* [INPUT DATA]
::::::::

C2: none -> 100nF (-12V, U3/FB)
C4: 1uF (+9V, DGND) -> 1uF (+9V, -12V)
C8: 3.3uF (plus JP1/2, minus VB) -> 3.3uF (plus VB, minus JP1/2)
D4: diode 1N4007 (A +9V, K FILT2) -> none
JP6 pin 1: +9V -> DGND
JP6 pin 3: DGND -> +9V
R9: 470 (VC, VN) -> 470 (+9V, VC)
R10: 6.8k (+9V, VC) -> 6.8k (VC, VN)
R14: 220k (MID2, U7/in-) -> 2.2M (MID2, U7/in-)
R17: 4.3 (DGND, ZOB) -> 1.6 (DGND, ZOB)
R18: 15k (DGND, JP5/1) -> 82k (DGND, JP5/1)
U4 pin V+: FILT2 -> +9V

::::::::

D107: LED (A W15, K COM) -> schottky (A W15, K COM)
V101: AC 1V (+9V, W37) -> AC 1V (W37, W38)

::::::::

* [TASK PROMPT] Everything in the material above from the line that has "C8: 3.3uF (plus" through the line that has "U4 pin V+: FILT2 -> +9V" must be duplicated exactly, with no other lines given.

* [ANSWER AREA]
C8: 3.3uF (plus JP1/2, minus VB) -> 3.3uF (plus VB, minus JP1/2)
D4: diode 1N4007 (A +9V, K FILT2) -> none
JP6 pin 1: +9V -> DGND
JP6 pin 3: DGND -> +9V
R9: 470 (VC, VN) -> 470 (+9V, VC)
R10: 6.8k (+9V, VC) -> 6.8k (VC, VN)
R14: 220k (MID2, U7/in-) -> 2.2M (MID2, U7/in-)
R17: 4.3 (DGND, ZOB) -> 1.6 (DGND, ZOB)
R18: 15k (DGND, JP5/1) -> 82k (DGND, JP5/1)
U4 pin V+: FILT2 -> +9V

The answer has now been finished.